• [Work instructions]:
Within the material that follows, how many lines include the string "turquoise"? Answer with the number and nothing more.

• [Supplied records]:

————————

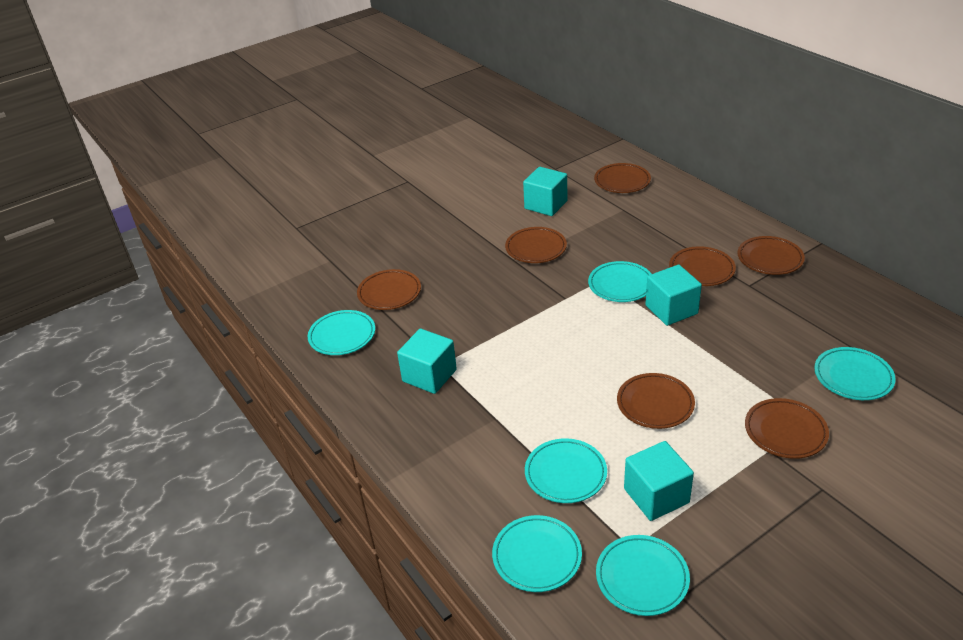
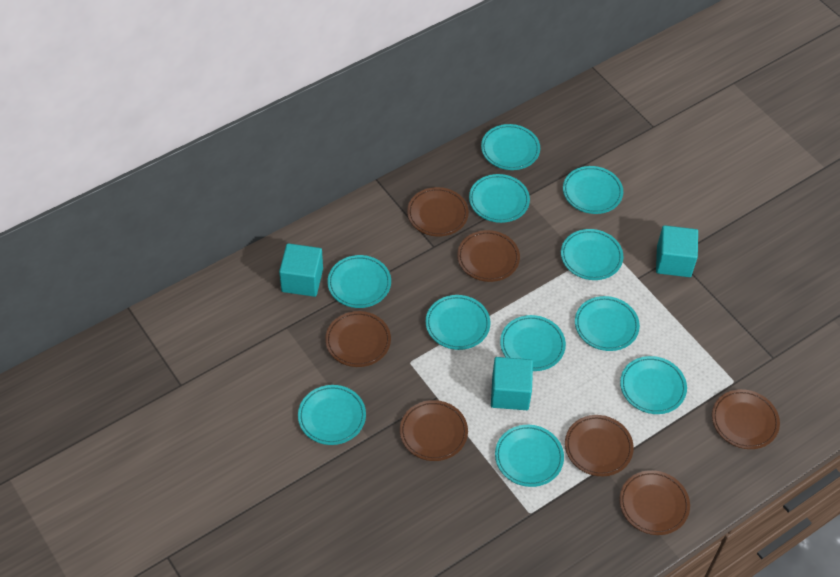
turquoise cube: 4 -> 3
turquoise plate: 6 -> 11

————————

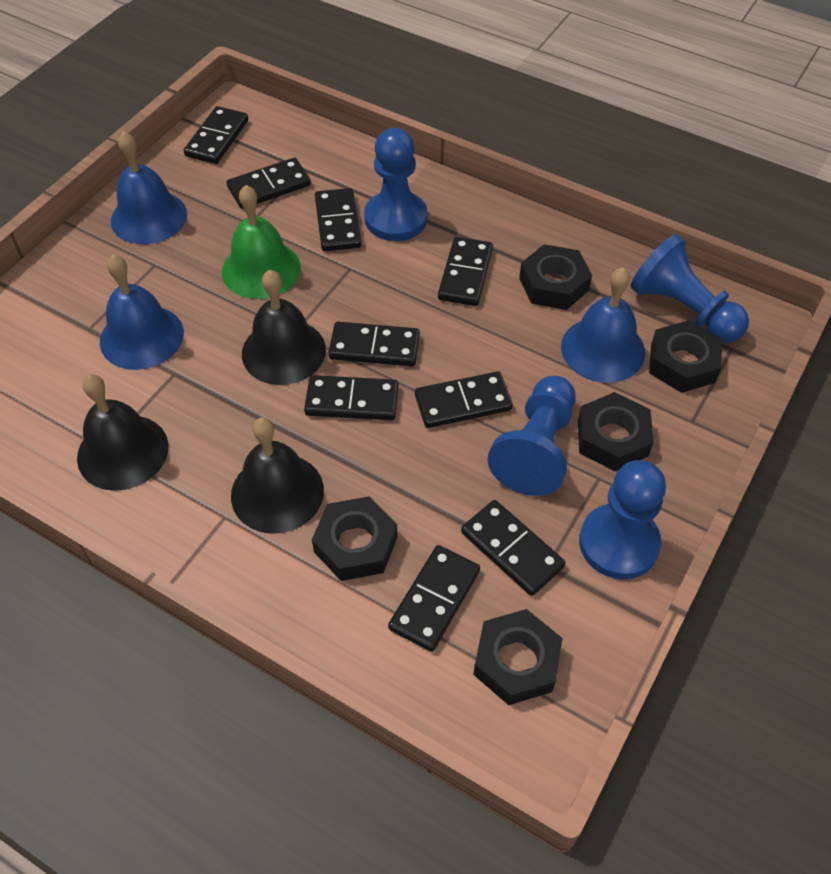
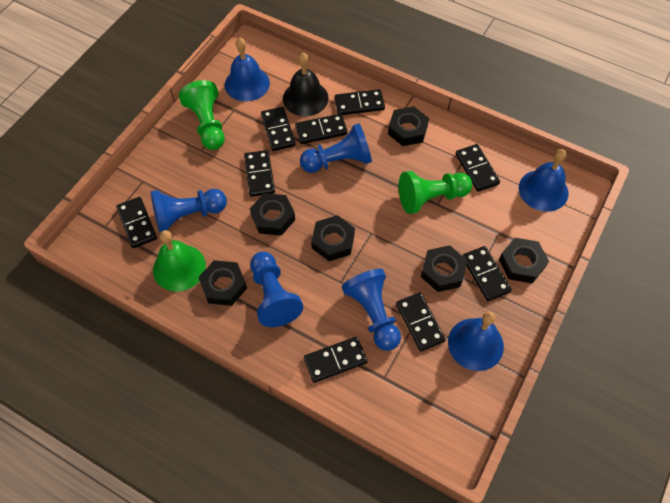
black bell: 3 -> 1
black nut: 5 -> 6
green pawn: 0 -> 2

————————

• [Your response]:
2